Data extracted from a collection
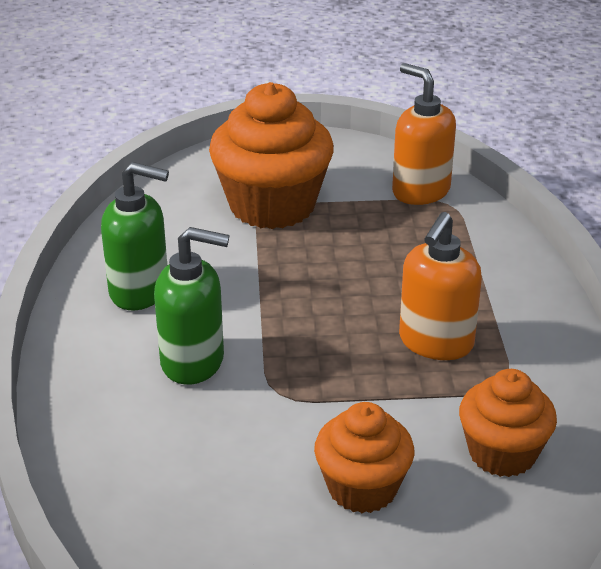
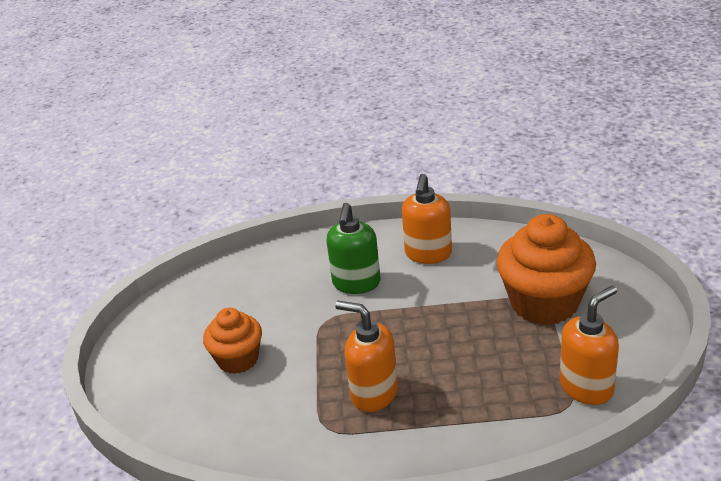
camera: 95 degrees right, 0 degrees up
green soap dispenser [101,162,169,310] -> orange soap dispenser [402,174,452,264]
orange cupcake [459,369,557,477] -> none

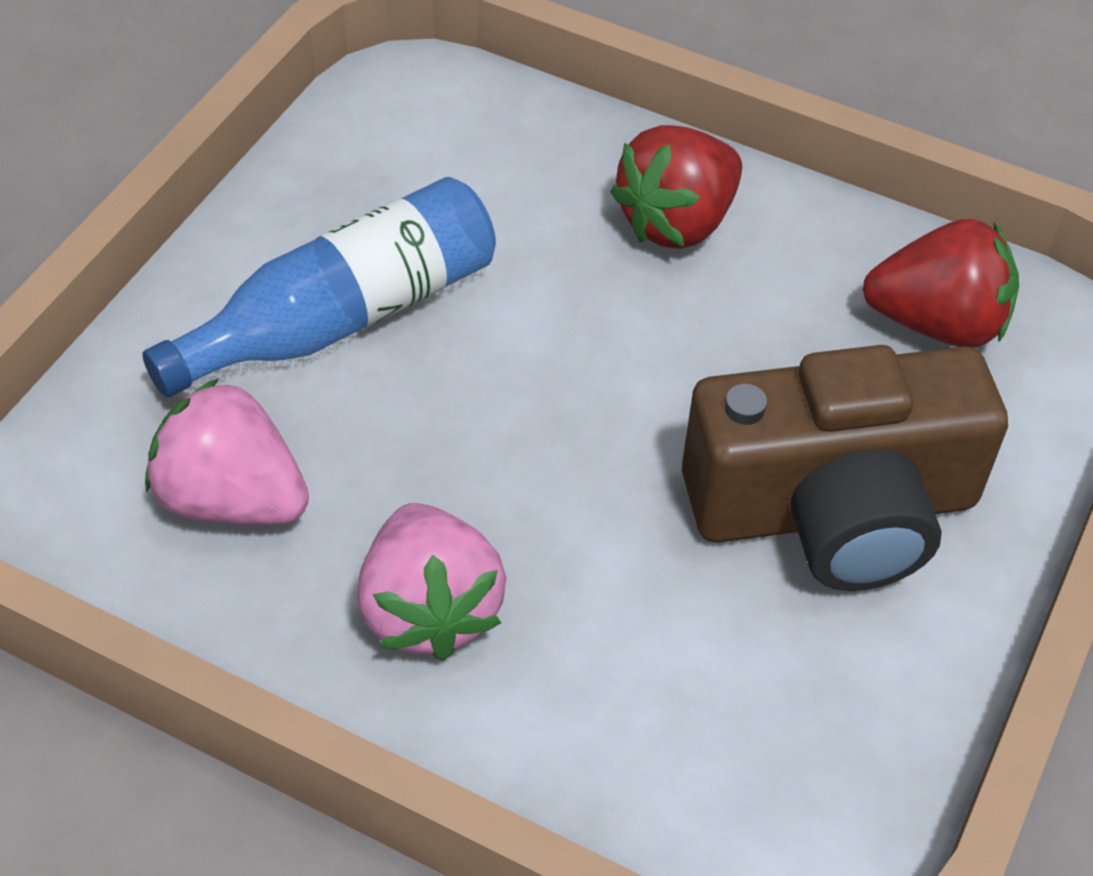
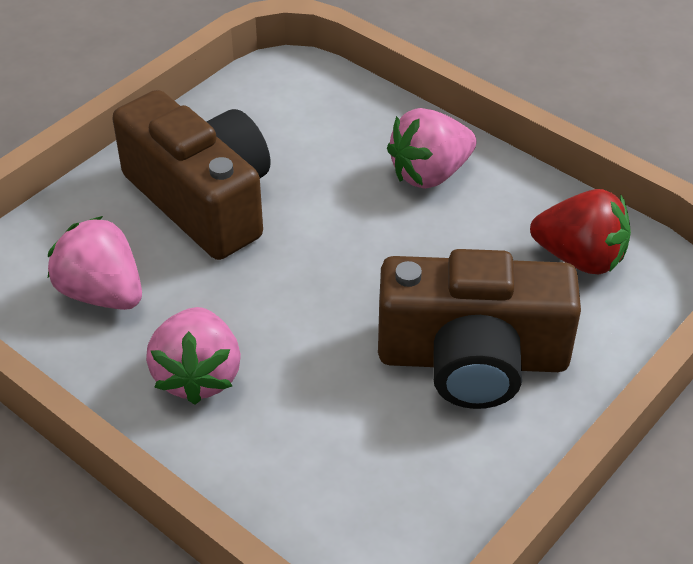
camera: 15 degrees right, 5 degrees down
blue bottle [142,177,496,397] -> brown camera [112,90,271,260]
red strawberry [610,125,742,249] -> pink strawberry [387,108,477,189]

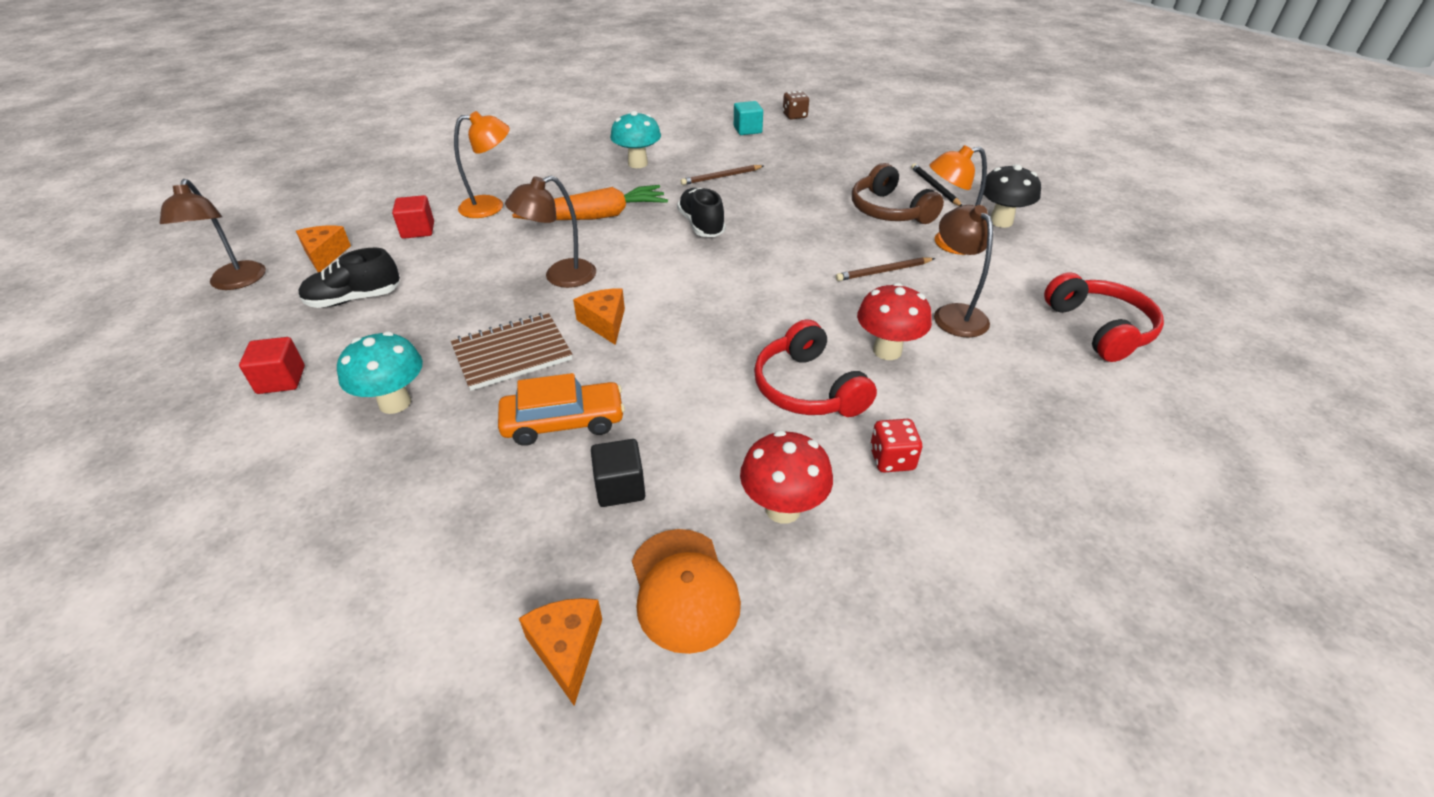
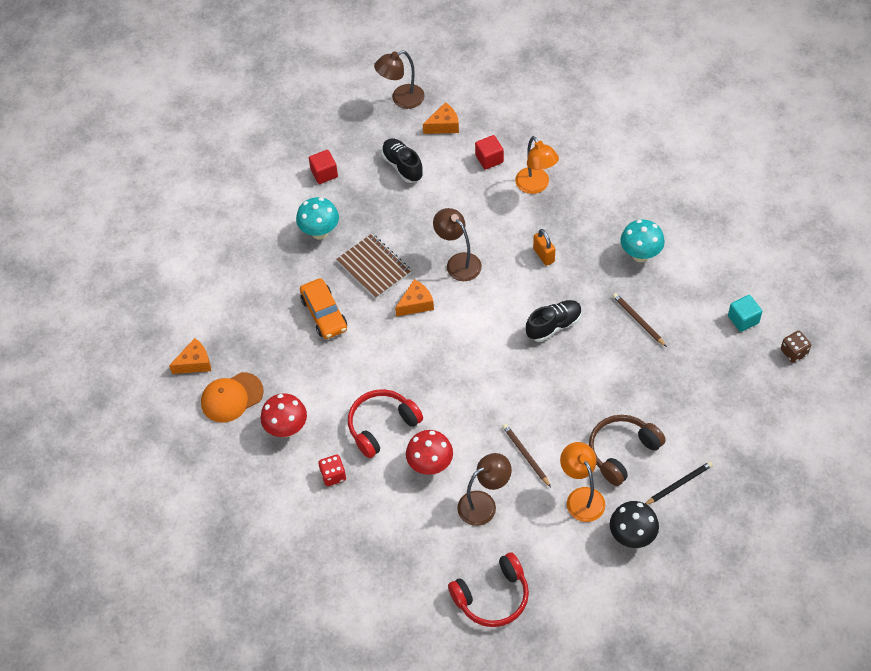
camera: 80 degrees right, 15 degrees up
orange carrot [512,185,668,220] -> orange padlock [533,229,555,266]
black cube [591,439,645,507] -> none

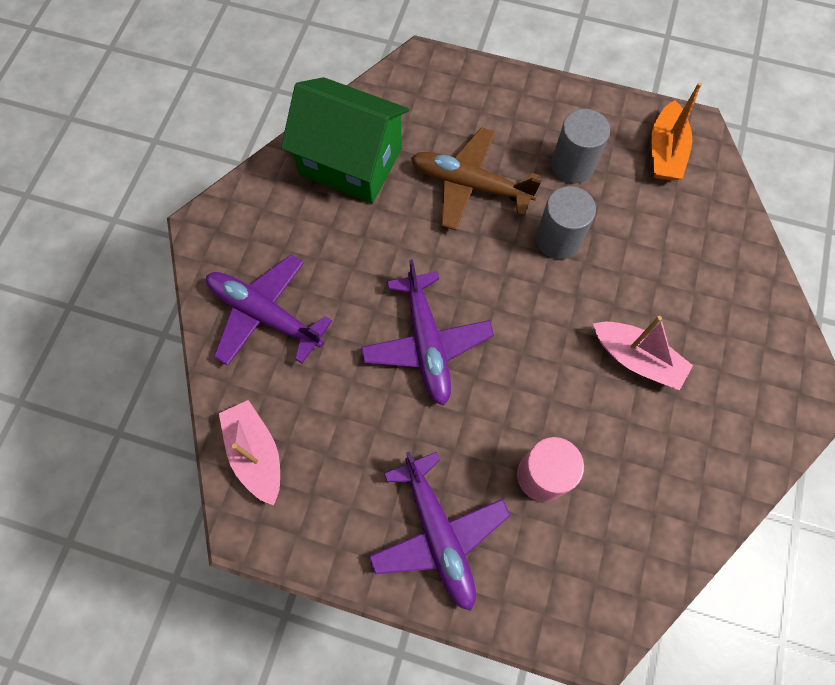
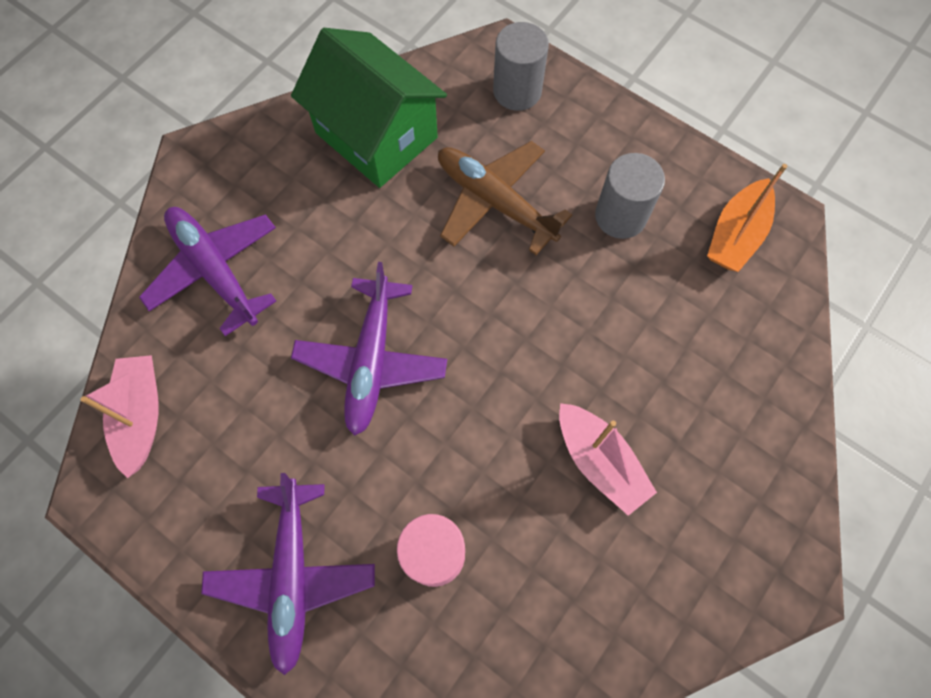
camera: 20 degrees right, 0 degrees up
grey cylinder [536,186,596,259] -> grey cylinder moved to [493,22,549,111]

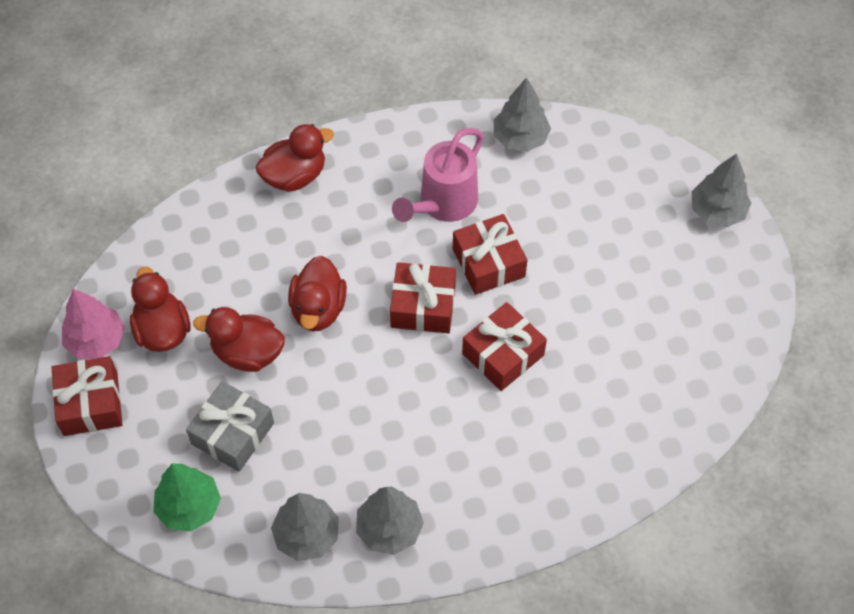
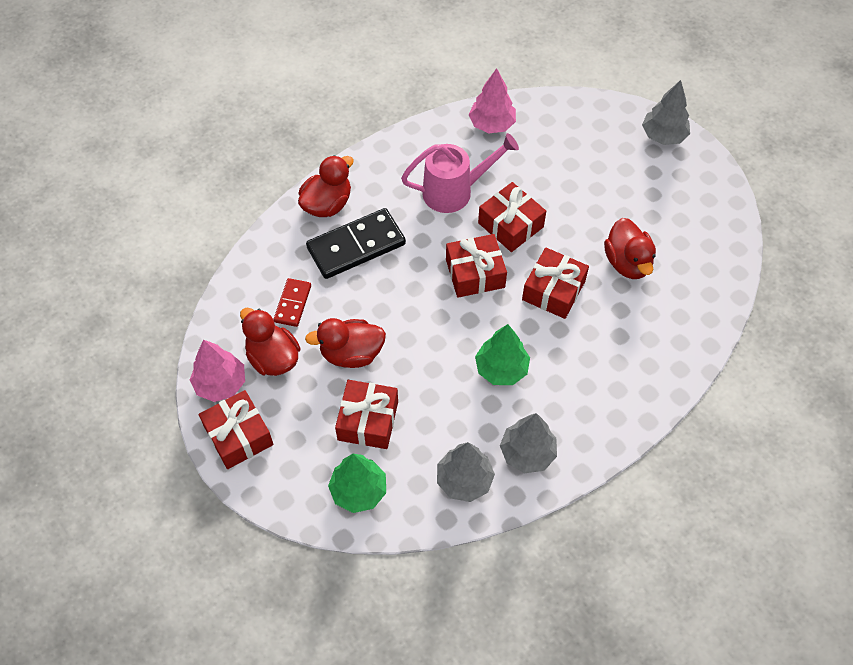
camera: 20 degrees left, 0 degrees up
grey gift [186,381,274,472] -> red gift [335,380,398,449]
red duck [288,256,347,331] -> red duck moved to [604,218,656,279]
pink watering can [392,128,484,222] -> pink watering can turned 120 degrees counterclockwise [401,133,519,213]
grey tree [494,77,551,152] -> pink tree [468,68,516,133]
none -> red domino [273,278,311,327]
none -> black domino [306,208,406,279]
none -> green tree [475,324,530,385]

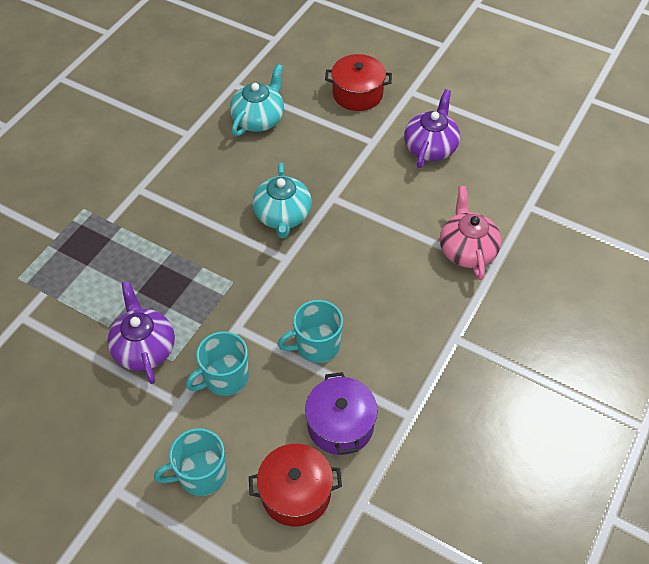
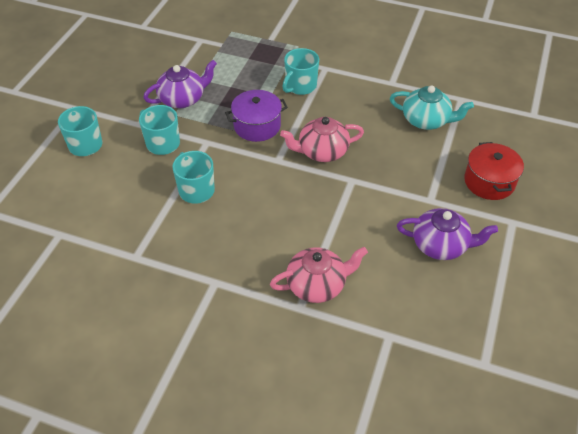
camera: 80 degrees right, 5 degrees down
red pot [249,444,342,526] -> none
turquoise teapot [253,163,312,238] -> pink teapot [280,117,364,162]
purple pot [305,372,378,455] -> purple pot moved to [225,90,288,142]
none -> turquoise mug [282,48,319,95]

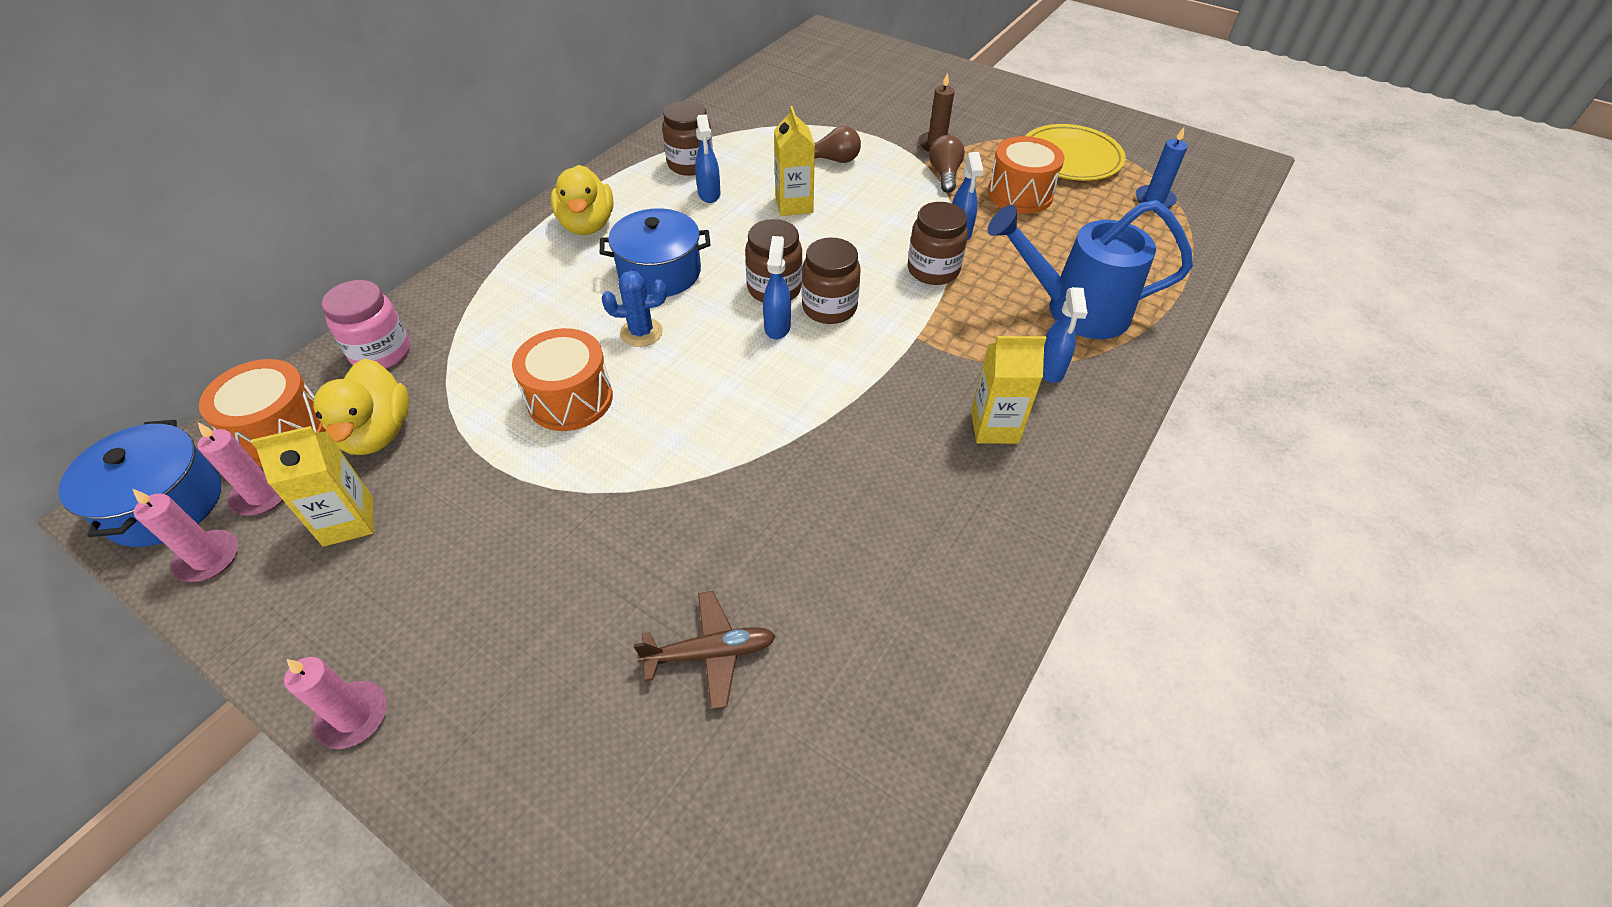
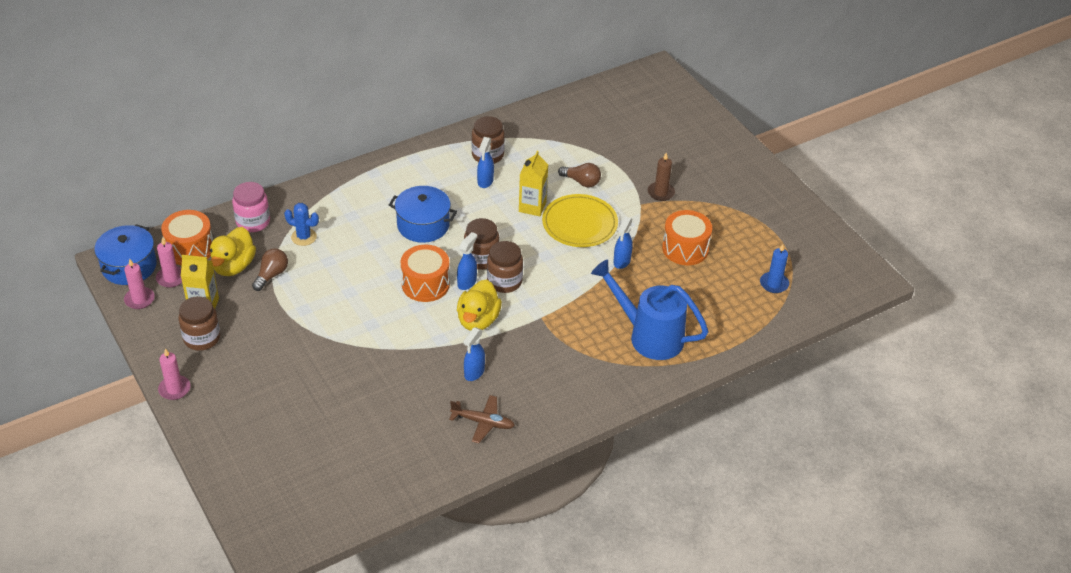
camera: 25 degrees right, 5 degrees down
orange drum [512,328,613,431] -> orange drum moved to [401,245,450,302]
yellow duck [551,165,613,235] -> yellow duck moved to [457,280,502,331]
blue cactus [602,270,666,347] -> blue cactus moved to [284,203,319,246]
brown plane [634,591,776,709] -> brown plane moved to [449,395,515,443]
brown jar [908,202,968,285] -> brown jar moved to [178,296,220,351]
brown light bulb [929,135,965,193] -> brown light bulb moved to [252,249,288,291]
yellow carton [971,336,1046,444] -> none
yellow plate [1025,124,1126,181] -> yellow plate moved to [542,194,618,247]
blue spray bottle [1043,287,1087,383] -> blue spray bottle moved to [463,327,485,381]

## EXERCISE GOAL
From the records above, give again only the part that opens with the line containing "red strawberry [610,125,742,249]" and closes with the line containing "pink watering can [392,128,484,222]". Keep both ends but drop the pictures.

## RESULT OF THE TASK
red strawberry [610,125,742,249] -> pink strawberry [387,108,477,189]

camera: 80 degrees right, 15 degrees up
orange carrot [512,185,668,220] -> orange padlock [533,229,555,266]
black cube [591,439,645,507] -> none

camera: 20 degrees right, 0 degrees up
grey cylinder [536,186,596,259] -> grey cylinder moved to [493,22,549,111]

camera: 20 degrees left, 0 degrees up
grey gift [186,381,274,472] -> red gift [335,380,398,449]
red duck [288,256,347,331] -> red duck moved to [604,218,656,279]
pink watering can [392,128,484,222] -> pink watering can turned 120 degrees counterclockwise [401,133,519,213]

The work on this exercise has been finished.